Saved data entries:
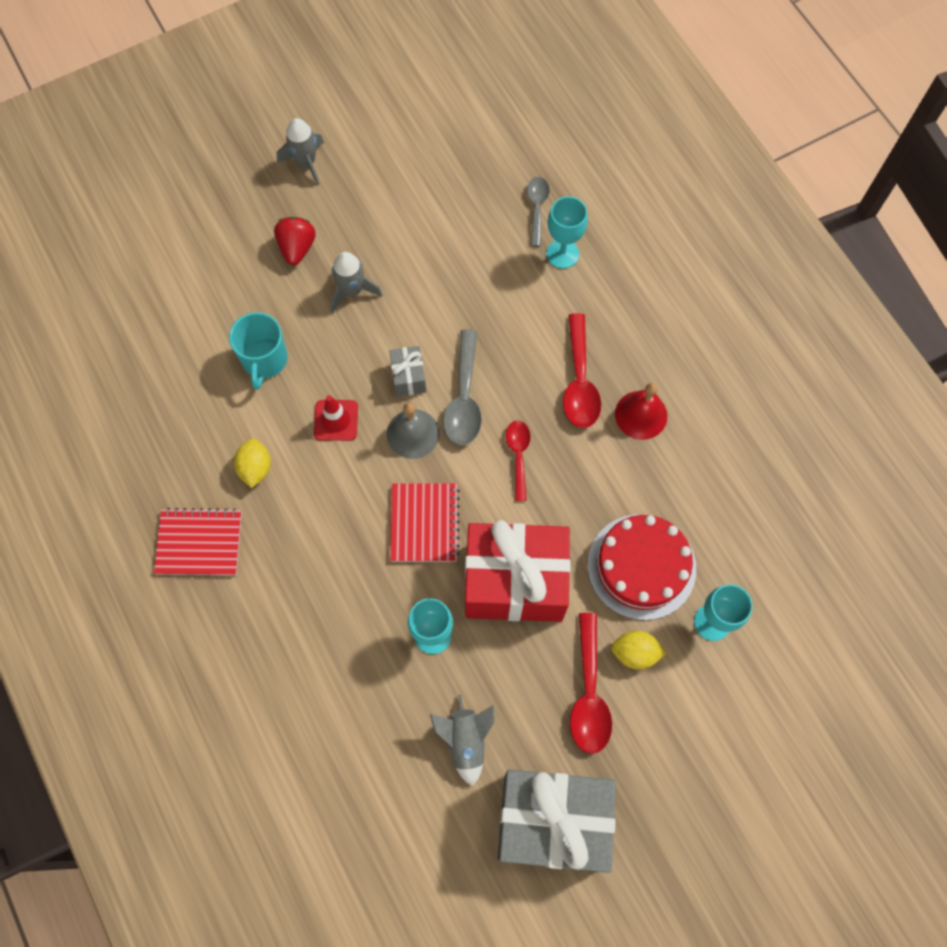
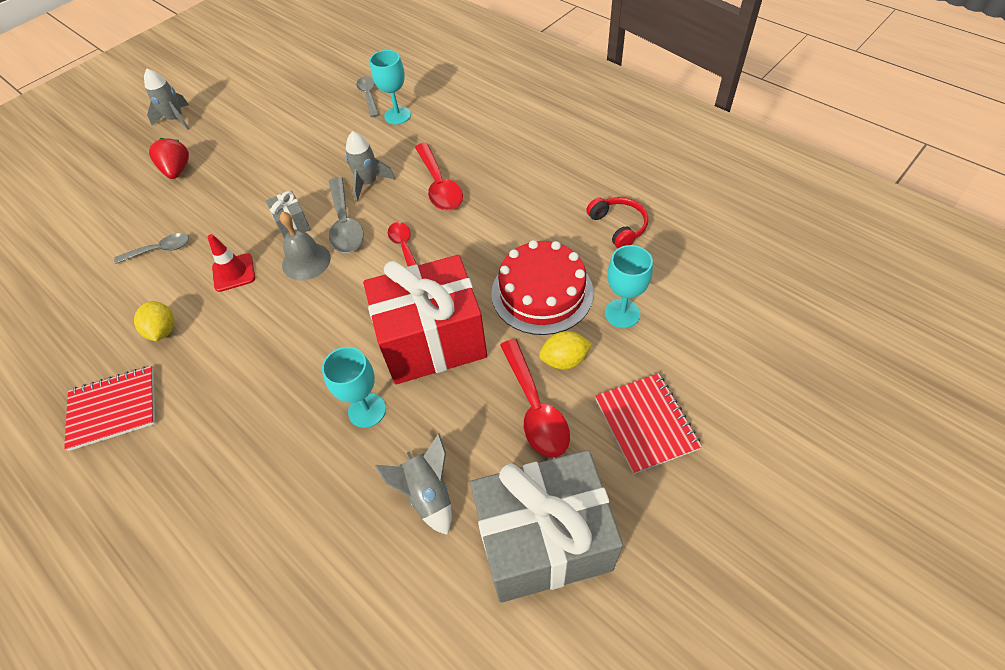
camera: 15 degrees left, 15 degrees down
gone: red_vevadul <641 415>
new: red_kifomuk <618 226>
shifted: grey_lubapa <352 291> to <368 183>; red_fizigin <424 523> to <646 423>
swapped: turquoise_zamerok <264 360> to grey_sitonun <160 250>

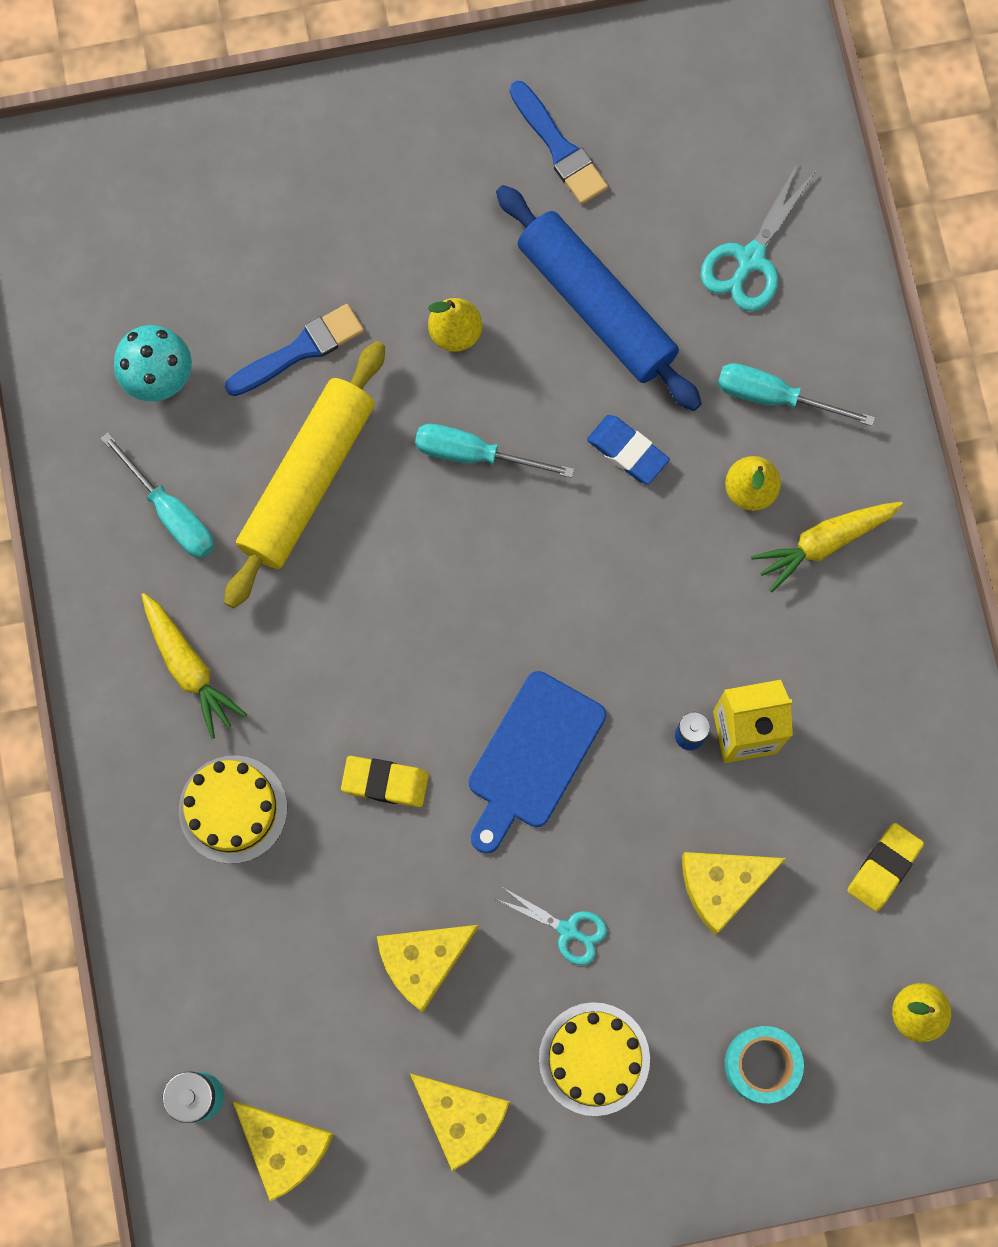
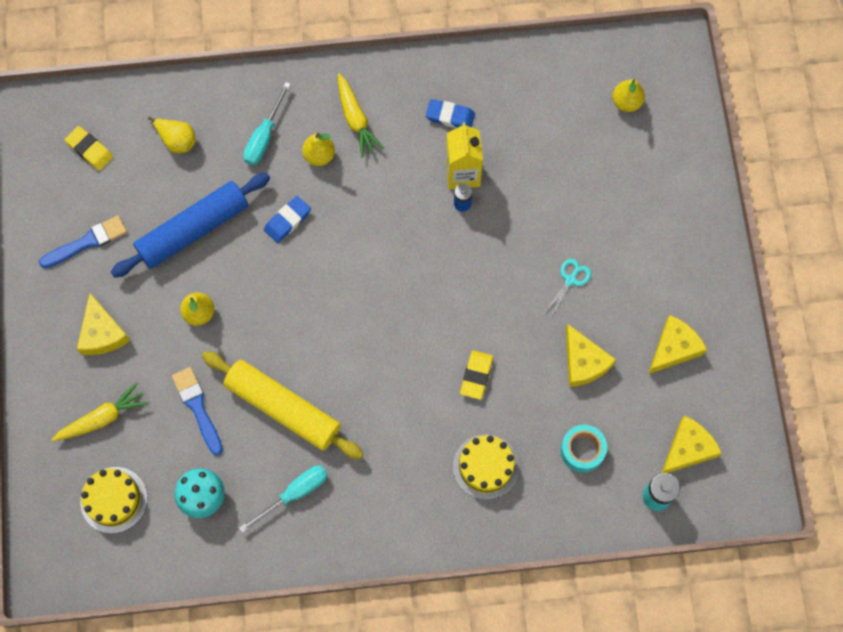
camera: 85 degrees left, 5 degrees down
gone:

- _WORK INSTRUCTIONS_:
Give every record back exactly as it reads, with no images.

- _SOLUTION FOR THIS PROBLEM_:
camera: 15 degrees left, 15 degrees down
gone: red_vevadul <641 415>
new: red_kifomuk <618 226>
shifted: grey_lubapa <352 291> to <368 183>; red_fizigin <424 523> to <646 423>
swapped: turquoise_zamerok <264 360> to grey_sitonun <160 250>

camera: 85 degrees left, 5 degrees down
gone:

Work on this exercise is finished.